§ **EXERCISE OBJECTIVE**
In the entries below, begin at the line that has "red plate E1:E3" and stop after the line that has "none -> red plate H3 level 1"; output those lines exactly, leaving out pictures.

§ **SOURCE DATA**
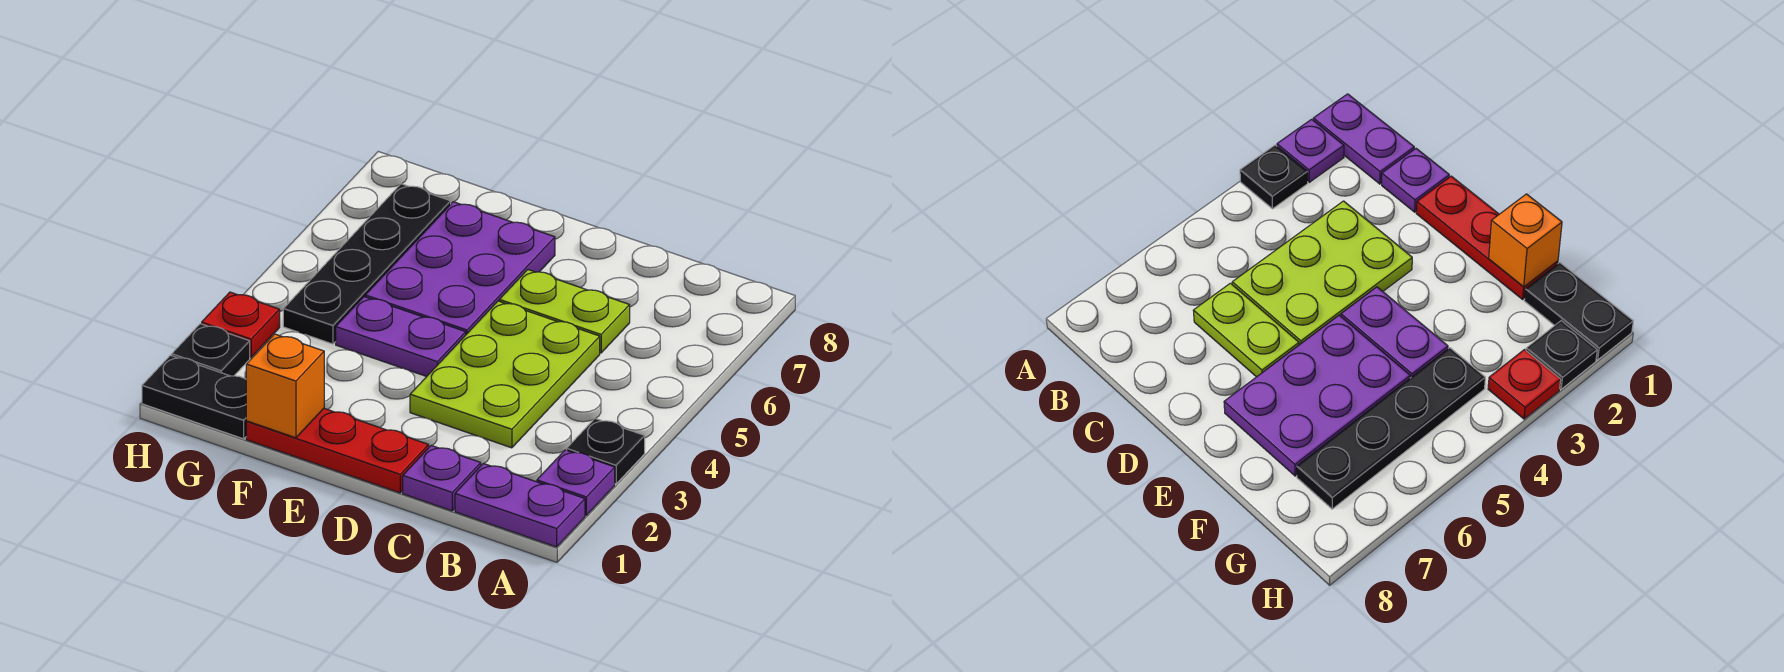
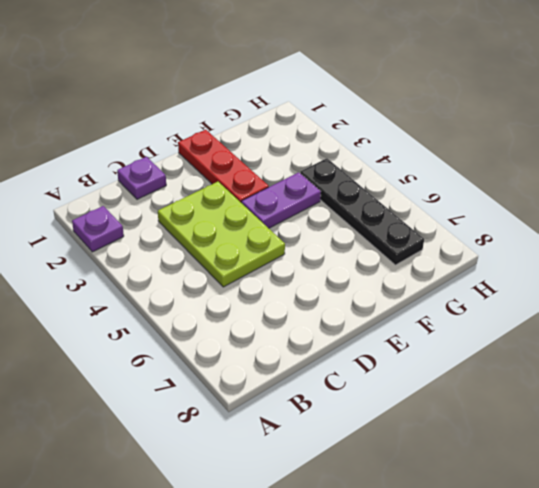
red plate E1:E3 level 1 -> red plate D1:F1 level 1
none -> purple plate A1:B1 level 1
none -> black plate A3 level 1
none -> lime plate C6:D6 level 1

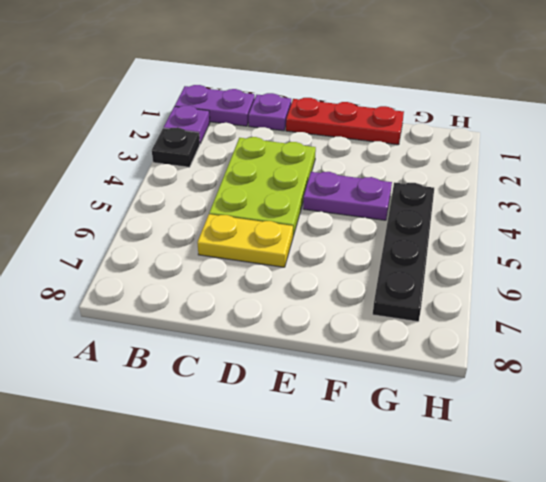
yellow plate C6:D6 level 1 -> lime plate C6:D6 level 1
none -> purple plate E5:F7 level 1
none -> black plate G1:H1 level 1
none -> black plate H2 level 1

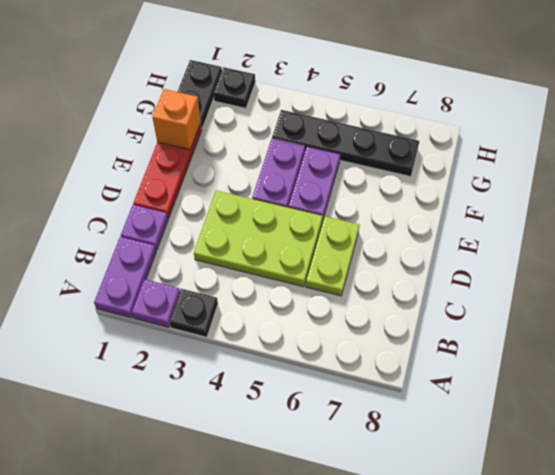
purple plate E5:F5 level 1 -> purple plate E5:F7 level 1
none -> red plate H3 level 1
==
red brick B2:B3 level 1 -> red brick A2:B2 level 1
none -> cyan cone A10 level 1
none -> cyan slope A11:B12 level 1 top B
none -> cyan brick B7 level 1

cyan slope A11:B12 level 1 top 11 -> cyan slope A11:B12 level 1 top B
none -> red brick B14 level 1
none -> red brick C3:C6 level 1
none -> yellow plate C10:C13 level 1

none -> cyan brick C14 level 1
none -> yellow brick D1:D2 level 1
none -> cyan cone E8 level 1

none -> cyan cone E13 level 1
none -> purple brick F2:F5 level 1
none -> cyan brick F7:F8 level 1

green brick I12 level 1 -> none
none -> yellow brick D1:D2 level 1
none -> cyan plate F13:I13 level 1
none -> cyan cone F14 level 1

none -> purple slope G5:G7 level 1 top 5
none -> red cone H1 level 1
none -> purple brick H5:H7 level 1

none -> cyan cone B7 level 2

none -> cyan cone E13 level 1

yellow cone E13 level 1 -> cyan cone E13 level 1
* * *
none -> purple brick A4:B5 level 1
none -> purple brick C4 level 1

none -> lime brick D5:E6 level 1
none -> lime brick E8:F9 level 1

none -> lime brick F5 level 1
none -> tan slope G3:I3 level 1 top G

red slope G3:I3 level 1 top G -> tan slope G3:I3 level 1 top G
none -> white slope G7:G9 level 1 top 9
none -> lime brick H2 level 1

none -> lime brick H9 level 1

§ **FINISHED TASK**
red plate E1:E3 level 1 -> red plate D1:F1 level 1
none -> purple plate A1:B1 level 1
none -> black plate A3 level 1
none -> lime plate C6:D6 level 1

yellow plate C6:D6 level 1 -> lime plate C6:D6 level 1
none -> purple plate E5:F7 level 1
none -> black plate G1:H1 level 1
none -> black plate H2 level 1

purple plate E5:F5 level 1 -> purple plate E5:F7 level 1
none -> red plate H3 level 1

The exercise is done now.